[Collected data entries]
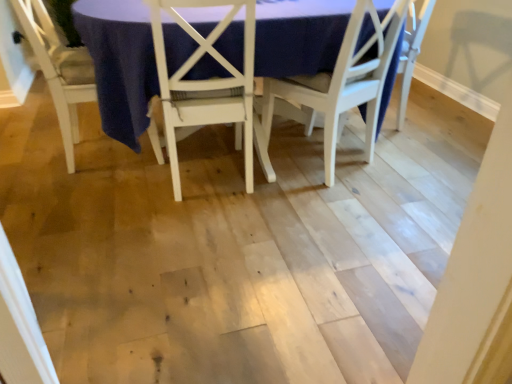
Question: Considering the relative sizes of white wood chair at center, placed as the 3th chair when sorted from left to right, and white wood chair at lower left, which is the 3th chair from right to left, in the image provided, is white wood chair at center, placed as the 3th chair when sorted from left to right, wider than white wood chair at lower left, which is the 3th chair from right to left,?

Choices:
 (A) no
 (B) yes

Answer: (A)

Question: Can you confirm if white wood chair at center, which appears as the 1th chair when viewed from the right, is thinner than white wood chair at lower left, which is the 3th chair from right to left?

Choices:
 (A) no
 (B) yes

Answer: (B)

Question: Does white wood chair at center, placed as the 3th chair when sorted from left to right, have a lesser height compared to white wood chair at lower left, which is the 3th chair from right to left?

Choices:
 (A) yes
 (B) no

Answer: (B)

Question: Is white wood chair at center, which appears as the 1th chair when viewed from the right, outside of white wood chair at lower left, marked as the 1th chair in a left-to-right arrangement?

Choices:
 (A) no
 (B) yes

Answer: (B)

Question: Could you tell me if white wood chair at center, placed as the 3th chair when sorted from left to right, is turned towards white wood chair at lower left, which is the 3th chair from right to left?

Choices:
 (A) no
 (B) yes

Answer: (A)

Question: From the image's perspective, relative to white wood chair at center, which appears as the 1th chair when viewed from the right, is matte white table at center above or below?

Choices:
 (A) below
 (B) above

Answer: (B)

Question: Is point (96, 71) closer or farther from the camera than point (352, 61)?

Choices:
 (A) closer
 (B) farther

Answer: (A)

Question: Is matte white table at center in front of or behind white wood chair at center, placed as the 3th chair when sorted from left to right, in the image?

Choices:
 (A) behind
 (B) front

Answer: (B)

Question: Choose the correct answer: Is matte white table at center inside white wood chair at center, placed as the 3th chair when sorted from left to right, or outside it?

Choices:
 (A) outside
 (B) inside

Answer: (A)

Question: Is white wood chair at center, which is the second chair in right-to-left order, to the left or to the right of white wood chair at lower left, marked as the 1th chair in a left-to-right arrangement, in the image?

Choices:
 (A) left
 (B) right

Answer: (B)

Question: From the image's perspective, is white wood chair at center, which is the second chair in right-to-left order, located above or below white wood chair at lower left, marked as the 1th chair in a left-to-right arrangement?

Choices:
 (A) below
 (B) above

Answer: (A)

Question: From a real-world perspective, is white wood chair at center, the 2th chair in the left-to-right sequence, physically located above or below white wood chair at lower left, which is the 3th chair from right to left?

Choices:
 (A) above
 (B) below

Answer: (A)

Question: In terms of height, does white wood chair at center, the 2th chair in the left-to-right sequence, look taller or shorter compared to white wood chair at lower left, which is the 3th chair from right to left?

WHAT IS BEING ASKED: Return every line of the data above exactly as it appears, omitting the pictures.

WRITTEN RESPONSE:
Question: Considering the relative sizes of white wood chair at center, placed as the 3th chair when sorted from left to right, and white wood chair at lower left, which is the 3th chair from right to left, in the image provided, is white wood chair at center, placed as the 3th chair when sorted from left to right, wider than white wood chair at lower left, which is the 3th chair from right to left,?

Choices:
 (A) no
 (B) yes

Answer: (A)

Question: Can you confirm if white wood chair at center, which appears as the 1th chair when viewed from the right, is thinner than white wood chair at lower left, which is the 3th chair from right to left?

Choices:
 (A) no
 (B) yes

Answer: (B)

Question: Does white wood chair at center, placed as the 3th chair when sorted from left to right, have a lesser height compared to white wood chair at lower left, which is the 3th chair from right to left?

Choices:
 (A) yes
 (B) no

Answer: (B)

Question: Is white wood chair at center, which appears as the 1th chair when viewed from the right, outside of white wood chair at lower left, marked as the 1th chair in a left-to-right arrangement?

Choices:
 (A) no
 (B) yes

Answer: (B)

Question: Could you tell me if white wood chair at center, placed as the 3th chair when sorted from left to right, is turned towards white wood chair at lower left, which is the 3th chair from right to left?

Choices:
 (A) no
 (B) yes

Answer: (A)

Question: From the image's perspective, relative to white wood chair at center, which appears as the 1th chair when viewed from the right, is matte white table at center above or below?

Choices:
 (A) below
 (B) above

Answer: (B)

Question: Is point (96, 71) closer or farther from the camera than point (352, 61)?

Choices:
 (A) closer
 (B) farther

Answer: (A)

Question: Is matte white table at center in front of or behind white wood chair at center, placed as the 3th chair when sorted from left to right, in the image?

Choices:
 (A) behind
 (B) front

Answer: (B)

Question: Choose the correct answer: Is matte white table at center inside white wood chair at center, placed as the 3th chair when sorted from left to right, or outside it?

Choices:
 (A) outside
 (B) inside

Answer: (A)

Question: Is white wood chair at center, which is the second chair in right-to-left order, to the left or to the right of white wood chair at lower left, marked as the 1th chair in a left-to-right arrangement, in the image?

Choices:
 (A) left
 (B) right

Answer: (B)

Question: From the image's perspective, is white wood chair at center, which is the second chair in right-to-left order, located above or below white wood chair at lower left, marked as the 1th chair in a left-to-right arrangement?

Choices:
 (A) below
 (B) above

Answer: (A)

Question: From a real-world perspective, is white wood chair at center, the 2th chair in the left-to-right sequence, physically located above or below white wood chair at lower left, which is the 3th chair from right to left?

Choices:
 (A) above
 (B) below

Answer: (A)

Question: In terms of height, does white wood chair at center, the 2th chair in the left-to-right sequence, look taller or shorter compared to white wood chair at lower left, which is the 3th chair from right to left?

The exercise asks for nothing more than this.